● **Your task**:
Which lines in the entries below contain the string "grace"? List every such line, treating uppercase and lowercase as different.

-- start Entries supplied --

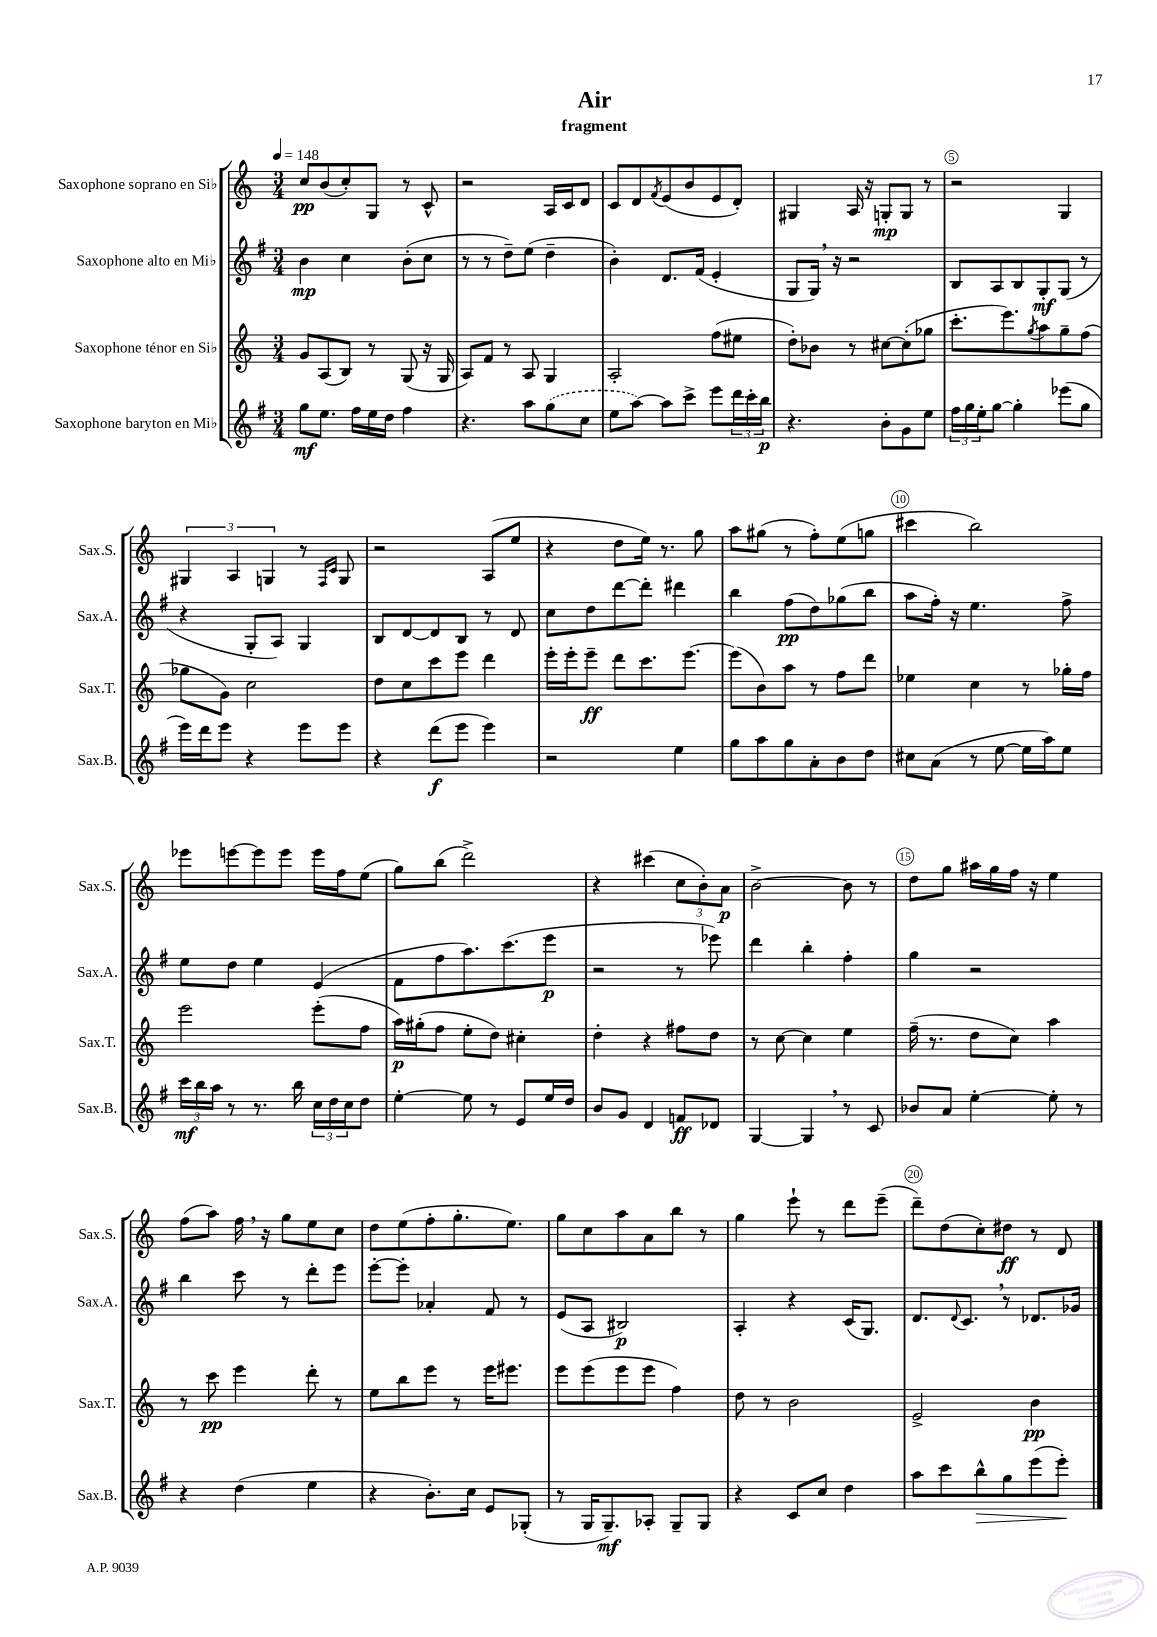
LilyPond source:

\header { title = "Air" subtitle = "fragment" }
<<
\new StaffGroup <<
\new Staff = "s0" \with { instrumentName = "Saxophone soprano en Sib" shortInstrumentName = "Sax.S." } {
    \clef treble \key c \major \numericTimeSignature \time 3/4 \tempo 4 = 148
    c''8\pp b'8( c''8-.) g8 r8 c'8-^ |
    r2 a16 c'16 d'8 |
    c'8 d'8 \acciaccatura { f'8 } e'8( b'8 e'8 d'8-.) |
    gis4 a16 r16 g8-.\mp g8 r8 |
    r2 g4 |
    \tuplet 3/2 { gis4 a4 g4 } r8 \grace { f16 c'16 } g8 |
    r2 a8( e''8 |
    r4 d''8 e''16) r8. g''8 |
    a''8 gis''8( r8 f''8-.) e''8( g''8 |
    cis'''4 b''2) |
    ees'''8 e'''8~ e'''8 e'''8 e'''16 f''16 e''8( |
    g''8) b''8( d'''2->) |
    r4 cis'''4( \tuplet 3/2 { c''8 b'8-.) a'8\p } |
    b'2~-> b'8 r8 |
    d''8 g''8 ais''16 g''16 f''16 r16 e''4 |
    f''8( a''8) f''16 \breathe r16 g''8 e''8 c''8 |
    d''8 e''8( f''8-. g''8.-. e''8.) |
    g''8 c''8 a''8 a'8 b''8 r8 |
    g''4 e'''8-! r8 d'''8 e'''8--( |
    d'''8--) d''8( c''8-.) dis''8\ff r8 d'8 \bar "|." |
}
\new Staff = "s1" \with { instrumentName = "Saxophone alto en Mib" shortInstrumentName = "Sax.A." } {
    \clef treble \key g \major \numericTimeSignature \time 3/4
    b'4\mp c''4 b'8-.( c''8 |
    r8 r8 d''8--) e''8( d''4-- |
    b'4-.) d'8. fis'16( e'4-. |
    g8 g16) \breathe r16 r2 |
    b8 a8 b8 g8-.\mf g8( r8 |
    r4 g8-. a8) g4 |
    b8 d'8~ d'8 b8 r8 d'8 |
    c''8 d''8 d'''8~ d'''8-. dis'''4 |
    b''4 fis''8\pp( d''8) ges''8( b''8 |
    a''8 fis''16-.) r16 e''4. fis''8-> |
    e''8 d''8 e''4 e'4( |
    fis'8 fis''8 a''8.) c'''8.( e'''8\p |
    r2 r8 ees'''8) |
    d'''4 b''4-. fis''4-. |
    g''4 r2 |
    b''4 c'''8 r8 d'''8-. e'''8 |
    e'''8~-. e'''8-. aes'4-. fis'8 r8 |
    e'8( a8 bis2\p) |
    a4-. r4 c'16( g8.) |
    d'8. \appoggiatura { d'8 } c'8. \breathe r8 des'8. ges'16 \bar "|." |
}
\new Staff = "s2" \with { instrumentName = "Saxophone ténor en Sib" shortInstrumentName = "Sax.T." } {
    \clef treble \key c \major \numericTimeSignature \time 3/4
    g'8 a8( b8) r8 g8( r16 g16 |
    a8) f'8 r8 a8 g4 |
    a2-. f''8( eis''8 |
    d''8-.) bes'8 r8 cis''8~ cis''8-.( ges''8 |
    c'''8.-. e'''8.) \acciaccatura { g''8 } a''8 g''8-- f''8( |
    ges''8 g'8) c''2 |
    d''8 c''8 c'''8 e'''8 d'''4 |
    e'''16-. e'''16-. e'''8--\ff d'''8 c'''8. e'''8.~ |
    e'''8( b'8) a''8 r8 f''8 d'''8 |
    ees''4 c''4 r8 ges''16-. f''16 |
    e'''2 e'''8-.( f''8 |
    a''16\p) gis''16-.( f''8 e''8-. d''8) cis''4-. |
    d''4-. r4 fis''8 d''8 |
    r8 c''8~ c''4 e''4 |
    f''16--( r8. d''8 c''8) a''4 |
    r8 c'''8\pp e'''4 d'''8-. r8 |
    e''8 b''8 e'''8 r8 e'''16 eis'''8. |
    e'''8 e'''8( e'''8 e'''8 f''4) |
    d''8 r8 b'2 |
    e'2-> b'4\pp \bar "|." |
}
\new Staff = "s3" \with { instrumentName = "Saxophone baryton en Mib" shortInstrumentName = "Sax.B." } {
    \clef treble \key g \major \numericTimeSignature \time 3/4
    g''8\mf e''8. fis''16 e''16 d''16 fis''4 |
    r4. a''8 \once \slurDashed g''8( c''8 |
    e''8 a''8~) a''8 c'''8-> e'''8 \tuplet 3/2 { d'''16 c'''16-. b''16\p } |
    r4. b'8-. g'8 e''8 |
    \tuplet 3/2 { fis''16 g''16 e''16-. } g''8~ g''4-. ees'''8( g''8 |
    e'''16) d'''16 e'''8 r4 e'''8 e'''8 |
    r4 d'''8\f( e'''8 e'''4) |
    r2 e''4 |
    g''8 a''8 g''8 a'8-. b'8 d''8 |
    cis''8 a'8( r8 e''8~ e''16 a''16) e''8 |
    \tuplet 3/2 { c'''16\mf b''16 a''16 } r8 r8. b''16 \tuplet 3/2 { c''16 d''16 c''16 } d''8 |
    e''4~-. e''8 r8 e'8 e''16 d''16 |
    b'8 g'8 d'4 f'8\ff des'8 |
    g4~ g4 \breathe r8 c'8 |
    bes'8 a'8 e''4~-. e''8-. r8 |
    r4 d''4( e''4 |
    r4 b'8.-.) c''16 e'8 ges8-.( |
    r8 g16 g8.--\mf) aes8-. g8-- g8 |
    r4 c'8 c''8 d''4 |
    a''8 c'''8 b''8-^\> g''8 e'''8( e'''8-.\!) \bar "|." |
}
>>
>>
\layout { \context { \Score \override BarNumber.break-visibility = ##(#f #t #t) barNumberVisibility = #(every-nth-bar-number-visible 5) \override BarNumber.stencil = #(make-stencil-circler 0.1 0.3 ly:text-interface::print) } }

-- end Entries supplied --
-- start Entries supplied --

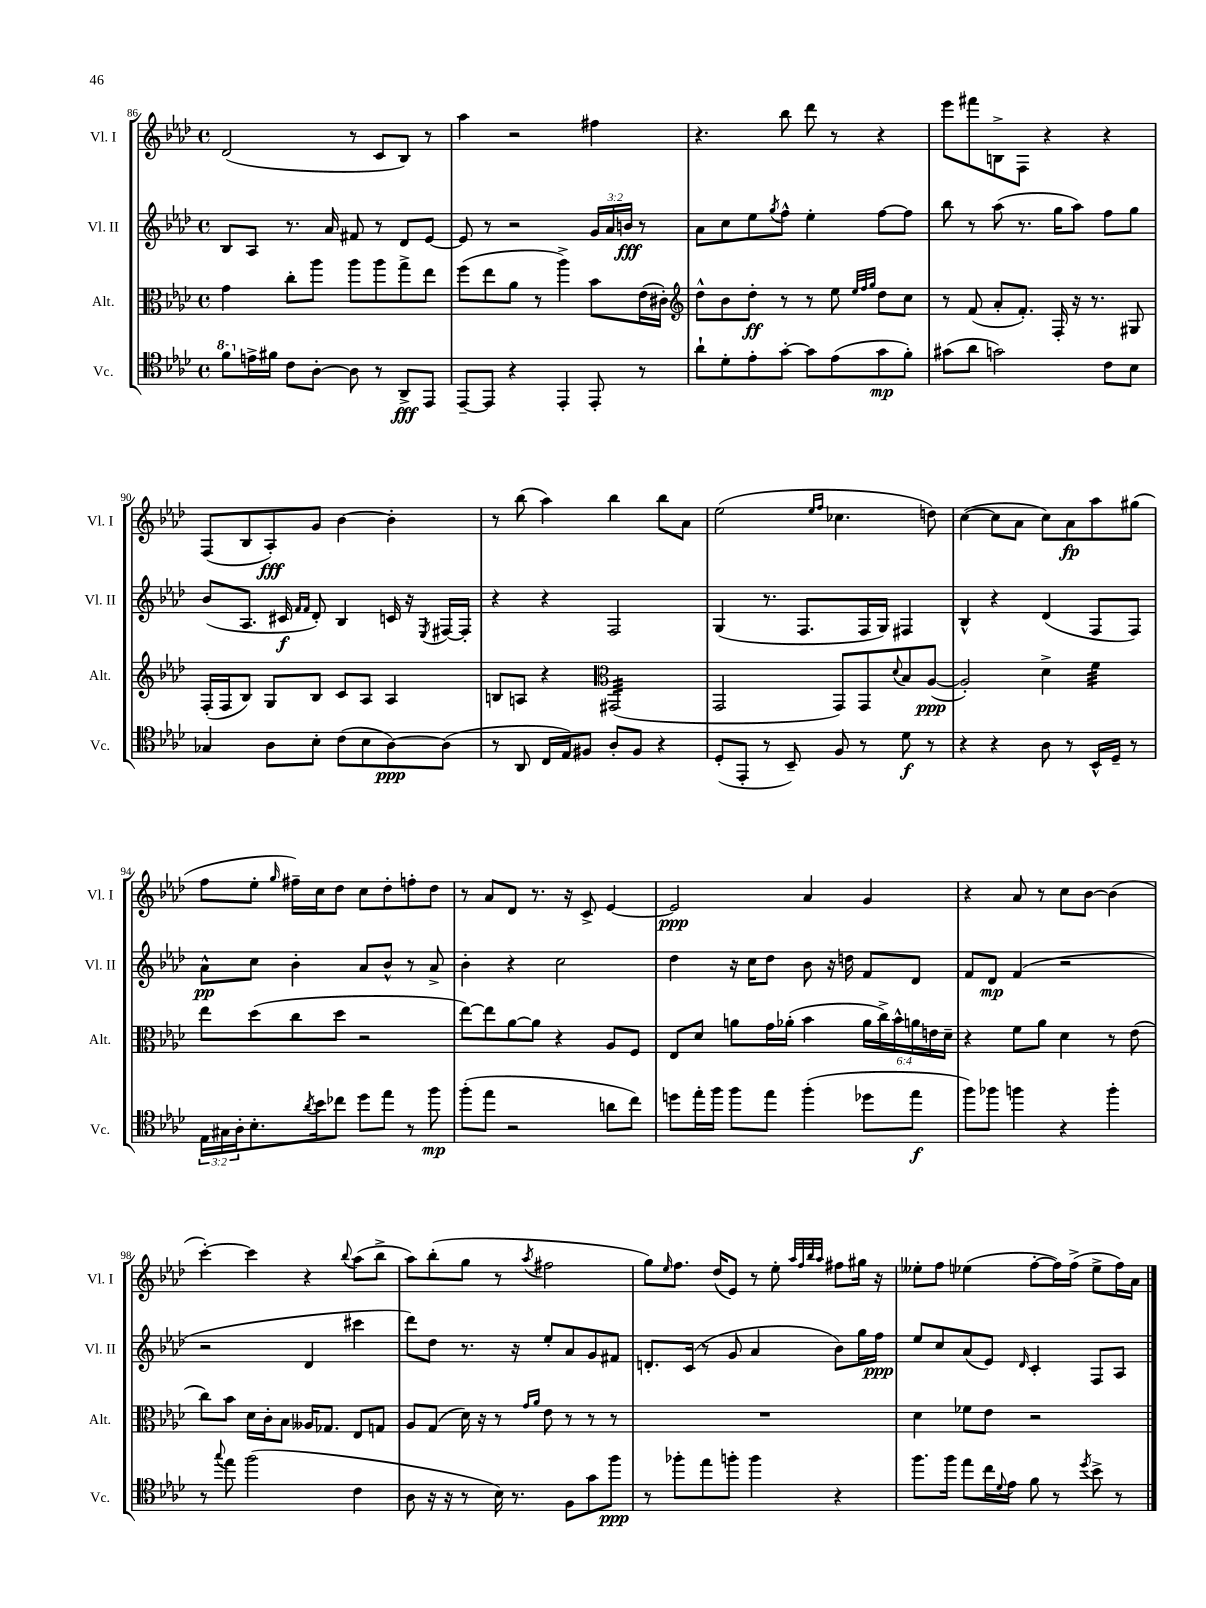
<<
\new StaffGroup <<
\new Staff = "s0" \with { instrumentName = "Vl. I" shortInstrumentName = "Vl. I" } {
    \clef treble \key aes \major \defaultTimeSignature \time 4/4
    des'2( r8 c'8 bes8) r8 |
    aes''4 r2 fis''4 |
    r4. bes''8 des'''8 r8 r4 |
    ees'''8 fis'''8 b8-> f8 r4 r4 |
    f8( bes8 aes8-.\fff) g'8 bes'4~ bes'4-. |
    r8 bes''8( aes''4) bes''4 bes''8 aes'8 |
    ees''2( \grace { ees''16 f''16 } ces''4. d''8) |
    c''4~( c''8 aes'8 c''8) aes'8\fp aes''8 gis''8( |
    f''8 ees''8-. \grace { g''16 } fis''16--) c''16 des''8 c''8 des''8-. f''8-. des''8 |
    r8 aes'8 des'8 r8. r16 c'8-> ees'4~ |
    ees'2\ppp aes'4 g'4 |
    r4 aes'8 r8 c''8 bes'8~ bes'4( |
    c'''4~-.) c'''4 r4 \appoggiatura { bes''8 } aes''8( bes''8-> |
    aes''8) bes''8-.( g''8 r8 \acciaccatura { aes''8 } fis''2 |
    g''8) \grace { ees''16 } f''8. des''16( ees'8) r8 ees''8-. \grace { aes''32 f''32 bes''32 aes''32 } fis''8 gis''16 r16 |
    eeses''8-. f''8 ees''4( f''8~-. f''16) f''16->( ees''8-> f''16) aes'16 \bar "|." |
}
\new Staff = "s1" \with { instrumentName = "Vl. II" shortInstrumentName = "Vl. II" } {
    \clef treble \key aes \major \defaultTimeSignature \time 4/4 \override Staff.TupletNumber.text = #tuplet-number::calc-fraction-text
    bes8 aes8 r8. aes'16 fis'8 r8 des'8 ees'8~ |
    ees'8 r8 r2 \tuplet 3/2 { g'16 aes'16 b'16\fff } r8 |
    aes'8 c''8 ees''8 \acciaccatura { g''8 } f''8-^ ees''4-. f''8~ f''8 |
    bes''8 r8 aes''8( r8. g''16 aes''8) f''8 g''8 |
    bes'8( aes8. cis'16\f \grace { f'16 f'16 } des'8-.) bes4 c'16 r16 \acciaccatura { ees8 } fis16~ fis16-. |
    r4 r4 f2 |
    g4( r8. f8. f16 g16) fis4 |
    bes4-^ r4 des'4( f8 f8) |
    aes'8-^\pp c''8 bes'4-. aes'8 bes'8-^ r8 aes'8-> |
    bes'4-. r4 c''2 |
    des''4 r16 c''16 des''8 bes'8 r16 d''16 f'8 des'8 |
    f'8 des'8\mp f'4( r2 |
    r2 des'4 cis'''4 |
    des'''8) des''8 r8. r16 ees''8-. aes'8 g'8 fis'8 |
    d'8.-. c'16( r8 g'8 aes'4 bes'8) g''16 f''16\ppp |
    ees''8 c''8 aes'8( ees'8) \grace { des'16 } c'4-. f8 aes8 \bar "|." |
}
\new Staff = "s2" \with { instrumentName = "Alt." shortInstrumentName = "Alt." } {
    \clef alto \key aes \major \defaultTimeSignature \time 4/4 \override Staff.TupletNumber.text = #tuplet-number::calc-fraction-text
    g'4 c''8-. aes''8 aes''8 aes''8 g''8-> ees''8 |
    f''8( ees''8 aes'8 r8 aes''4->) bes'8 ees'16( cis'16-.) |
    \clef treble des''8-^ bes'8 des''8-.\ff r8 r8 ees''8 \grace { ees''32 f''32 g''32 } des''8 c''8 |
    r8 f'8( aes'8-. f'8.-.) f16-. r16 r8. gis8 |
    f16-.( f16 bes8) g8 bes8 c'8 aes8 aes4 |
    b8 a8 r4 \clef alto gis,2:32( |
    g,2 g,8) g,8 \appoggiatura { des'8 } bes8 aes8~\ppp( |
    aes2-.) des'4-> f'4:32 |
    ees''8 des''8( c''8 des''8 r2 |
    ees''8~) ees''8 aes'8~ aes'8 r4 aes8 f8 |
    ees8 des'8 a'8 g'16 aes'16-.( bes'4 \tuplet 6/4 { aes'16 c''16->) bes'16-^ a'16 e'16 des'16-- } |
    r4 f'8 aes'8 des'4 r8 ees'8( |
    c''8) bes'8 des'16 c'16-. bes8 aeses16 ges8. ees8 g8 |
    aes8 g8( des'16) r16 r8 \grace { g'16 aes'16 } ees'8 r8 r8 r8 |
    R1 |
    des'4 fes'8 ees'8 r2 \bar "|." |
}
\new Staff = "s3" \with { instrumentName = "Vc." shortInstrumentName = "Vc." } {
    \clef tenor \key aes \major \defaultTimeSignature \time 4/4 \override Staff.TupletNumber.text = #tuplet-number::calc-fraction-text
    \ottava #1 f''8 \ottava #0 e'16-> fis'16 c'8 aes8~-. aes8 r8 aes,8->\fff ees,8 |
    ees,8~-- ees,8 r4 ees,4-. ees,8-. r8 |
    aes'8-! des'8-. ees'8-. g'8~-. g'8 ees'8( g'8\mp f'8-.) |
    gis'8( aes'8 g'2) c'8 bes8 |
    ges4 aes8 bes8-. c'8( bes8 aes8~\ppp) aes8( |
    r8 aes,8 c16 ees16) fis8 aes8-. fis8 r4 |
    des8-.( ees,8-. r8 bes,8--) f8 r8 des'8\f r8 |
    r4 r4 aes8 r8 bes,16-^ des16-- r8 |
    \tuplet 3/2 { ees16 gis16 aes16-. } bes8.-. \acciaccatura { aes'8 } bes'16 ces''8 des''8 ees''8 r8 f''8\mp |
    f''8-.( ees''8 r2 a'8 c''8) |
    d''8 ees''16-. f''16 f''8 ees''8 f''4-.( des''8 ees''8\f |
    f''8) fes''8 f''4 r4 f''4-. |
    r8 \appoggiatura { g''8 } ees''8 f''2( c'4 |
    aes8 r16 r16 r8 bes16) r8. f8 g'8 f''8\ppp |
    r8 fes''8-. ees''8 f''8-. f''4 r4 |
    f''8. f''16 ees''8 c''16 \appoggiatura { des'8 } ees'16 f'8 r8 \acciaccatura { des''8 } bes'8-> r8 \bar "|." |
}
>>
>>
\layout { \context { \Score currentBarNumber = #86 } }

-- end Entries supplied --

● **Finished answer**:
    \tuplet 3/2 { gis4 a4 g4 } r8 \grace { f16 c'16 } g8 |
    ees''2( \grace { ees''16 f''16 } ces''4. d''8) |
    f''8 ees''8-. \grace { g''16 } fis''16--) c''16 des''8 c''8 des''8-. f''8-. des''8 |
    g''8) \grace { ees''16 } f''8. des''16( ees'8) r8 ees''8-. \grace { aes''32 f''32 bes''32 aes''32 } fis''8 gis''16 r16 |
    bes'8( aes8. cis'16\f \grace { f'16 f'16 } des'8-.) bes4 c'16 r16 \acciaccatura { ees8 } fis16~ fis16-. |
    ees''8 c''8 aes'8( ees'8) \grace { des'16 } c'4-. f8 aes8 \bar "|." |
    \clef treble des''8-^ bes'8 des''8-.\ff r8 r8 ees''8 \grace { ees''32 f''32 g''32 } des''8 c''8 |
    aes8 g8( des'16) r16 r8 \grace { g'16 aes'16 } ees'8 r8 r8 r8 |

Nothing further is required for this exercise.